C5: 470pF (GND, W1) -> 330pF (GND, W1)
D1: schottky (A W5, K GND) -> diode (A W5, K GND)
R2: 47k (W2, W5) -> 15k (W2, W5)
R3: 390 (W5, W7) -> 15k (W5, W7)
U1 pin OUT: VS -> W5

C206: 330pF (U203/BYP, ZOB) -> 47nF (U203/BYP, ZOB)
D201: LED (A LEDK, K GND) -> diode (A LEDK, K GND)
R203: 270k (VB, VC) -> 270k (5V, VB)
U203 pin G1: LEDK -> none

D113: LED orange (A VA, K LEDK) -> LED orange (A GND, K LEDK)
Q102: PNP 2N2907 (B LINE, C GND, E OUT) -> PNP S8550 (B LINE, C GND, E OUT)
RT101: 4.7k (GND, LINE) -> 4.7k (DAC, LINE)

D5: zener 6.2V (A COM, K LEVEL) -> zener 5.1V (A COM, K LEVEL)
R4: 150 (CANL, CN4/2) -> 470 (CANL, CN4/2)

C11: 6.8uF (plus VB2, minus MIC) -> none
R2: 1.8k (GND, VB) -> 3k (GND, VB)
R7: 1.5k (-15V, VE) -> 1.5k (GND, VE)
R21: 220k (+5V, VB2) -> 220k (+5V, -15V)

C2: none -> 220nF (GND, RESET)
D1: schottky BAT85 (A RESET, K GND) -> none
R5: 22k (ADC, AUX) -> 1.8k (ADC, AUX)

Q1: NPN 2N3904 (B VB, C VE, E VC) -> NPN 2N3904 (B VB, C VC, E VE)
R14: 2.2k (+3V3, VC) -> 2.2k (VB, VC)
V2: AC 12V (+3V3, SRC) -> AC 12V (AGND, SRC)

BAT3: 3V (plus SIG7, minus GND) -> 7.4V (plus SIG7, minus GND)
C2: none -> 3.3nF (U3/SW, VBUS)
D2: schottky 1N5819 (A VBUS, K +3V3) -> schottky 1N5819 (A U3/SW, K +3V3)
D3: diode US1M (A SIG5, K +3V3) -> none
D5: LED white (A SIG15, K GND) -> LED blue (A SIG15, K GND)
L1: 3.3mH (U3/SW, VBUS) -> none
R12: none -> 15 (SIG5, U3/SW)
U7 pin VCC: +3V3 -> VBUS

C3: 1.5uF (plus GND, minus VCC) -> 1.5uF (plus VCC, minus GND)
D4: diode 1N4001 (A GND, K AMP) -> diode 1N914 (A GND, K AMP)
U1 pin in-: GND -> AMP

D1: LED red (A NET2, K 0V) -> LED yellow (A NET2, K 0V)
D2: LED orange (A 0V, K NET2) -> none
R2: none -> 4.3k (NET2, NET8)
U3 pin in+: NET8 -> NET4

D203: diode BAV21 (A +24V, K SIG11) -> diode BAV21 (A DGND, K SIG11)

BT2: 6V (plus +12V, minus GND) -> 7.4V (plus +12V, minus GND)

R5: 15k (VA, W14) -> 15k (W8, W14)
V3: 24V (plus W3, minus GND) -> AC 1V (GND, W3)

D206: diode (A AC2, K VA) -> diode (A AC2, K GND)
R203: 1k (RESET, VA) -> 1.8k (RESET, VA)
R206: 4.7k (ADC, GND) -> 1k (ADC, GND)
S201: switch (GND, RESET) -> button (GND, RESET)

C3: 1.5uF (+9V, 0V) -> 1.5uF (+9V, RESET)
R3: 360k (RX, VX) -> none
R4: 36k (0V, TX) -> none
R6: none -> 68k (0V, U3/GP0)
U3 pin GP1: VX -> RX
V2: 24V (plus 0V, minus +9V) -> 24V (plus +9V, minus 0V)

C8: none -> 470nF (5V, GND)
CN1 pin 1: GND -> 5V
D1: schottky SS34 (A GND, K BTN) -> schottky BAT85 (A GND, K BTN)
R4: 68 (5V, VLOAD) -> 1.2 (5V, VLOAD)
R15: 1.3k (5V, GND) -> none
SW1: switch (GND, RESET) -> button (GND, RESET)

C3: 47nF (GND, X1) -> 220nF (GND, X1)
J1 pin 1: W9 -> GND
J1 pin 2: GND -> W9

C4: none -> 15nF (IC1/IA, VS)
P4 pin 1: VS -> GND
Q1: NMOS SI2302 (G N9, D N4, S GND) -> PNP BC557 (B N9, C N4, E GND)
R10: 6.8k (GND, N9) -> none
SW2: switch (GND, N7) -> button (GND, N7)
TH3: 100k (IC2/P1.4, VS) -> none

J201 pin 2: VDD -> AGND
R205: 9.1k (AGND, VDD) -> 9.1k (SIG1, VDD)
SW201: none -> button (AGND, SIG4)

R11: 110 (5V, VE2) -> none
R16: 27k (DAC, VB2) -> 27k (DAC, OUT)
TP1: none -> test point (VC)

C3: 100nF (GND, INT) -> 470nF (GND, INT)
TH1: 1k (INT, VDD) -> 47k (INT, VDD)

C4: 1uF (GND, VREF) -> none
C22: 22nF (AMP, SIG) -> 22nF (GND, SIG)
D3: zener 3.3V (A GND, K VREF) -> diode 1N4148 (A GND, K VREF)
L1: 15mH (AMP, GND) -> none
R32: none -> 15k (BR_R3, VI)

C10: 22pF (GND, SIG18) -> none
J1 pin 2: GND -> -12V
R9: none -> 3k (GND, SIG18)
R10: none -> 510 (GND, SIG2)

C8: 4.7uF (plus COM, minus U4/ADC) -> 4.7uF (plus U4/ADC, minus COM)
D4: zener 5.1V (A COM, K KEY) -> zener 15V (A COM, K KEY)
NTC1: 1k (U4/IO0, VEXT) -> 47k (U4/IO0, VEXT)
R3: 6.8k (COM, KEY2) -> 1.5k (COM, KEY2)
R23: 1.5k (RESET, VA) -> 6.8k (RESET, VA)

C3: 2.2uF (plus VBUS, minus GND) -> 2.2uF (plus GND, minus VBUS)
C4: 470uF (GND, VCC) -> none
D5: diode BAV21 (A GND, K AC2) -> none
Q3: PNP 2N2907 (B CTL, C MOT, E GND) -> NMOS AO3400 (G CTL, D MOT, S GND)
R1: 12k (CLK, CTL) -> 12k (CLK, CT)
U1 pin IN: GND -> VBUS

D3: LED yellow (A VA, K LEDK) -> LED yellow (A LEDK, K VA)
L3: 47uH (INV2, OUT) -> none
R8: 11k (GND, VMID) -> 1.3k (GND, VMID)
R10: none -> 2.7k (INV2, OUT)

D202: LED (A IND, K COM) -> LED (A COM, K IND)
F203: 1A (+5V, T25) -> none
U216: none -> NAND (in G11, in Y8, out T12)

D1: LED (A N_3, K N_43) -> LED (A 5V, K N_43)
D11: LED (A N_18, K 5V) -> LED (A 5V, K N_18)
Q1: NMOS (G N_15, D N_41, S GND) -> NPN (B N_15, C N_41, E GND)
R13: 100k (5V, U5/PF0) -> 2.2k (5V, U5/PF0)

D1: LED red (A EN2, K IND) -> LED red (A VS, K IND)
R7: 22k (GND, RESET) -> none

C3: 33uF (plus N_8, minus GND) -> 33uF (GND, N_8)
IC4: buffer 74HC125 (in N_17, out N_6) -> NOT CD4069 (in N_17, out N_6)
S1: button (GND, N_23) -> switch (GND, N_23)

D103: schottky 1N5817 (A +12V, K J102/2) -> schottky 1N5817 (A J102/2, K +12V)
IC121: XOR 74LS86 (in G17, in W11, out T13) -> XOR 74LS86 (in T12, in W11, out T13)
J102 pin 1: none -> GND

TASK BRIEF
Sift the material for lines with the string "diode". Copy each one found.

ANSWER SPACE
D1: schottky (A W5, K GND) -> diode (A W5, K GND)
D201: LED (A LEDK, K GND) -> diode (A LEDK, K GND)
D3: diode US1M (A SIG5, K +3V3) -> none
D4: diode 1N4001 (A GND, K AMP) -> diode 1N914 (A GND, K AMP)
D203: diode BAV21 (A +24V, K SIG11) -> diode BAV21 (A DGND, K SIG11)
D206: diode (A AC2, K VA) -> diode (A AC2, K GND)
D3: zener 3.3V (A GND, K VREF) -> diode 1N4148 (A GND, K VREF)
D5: diode BAV21 (A GND, K AC2) -> none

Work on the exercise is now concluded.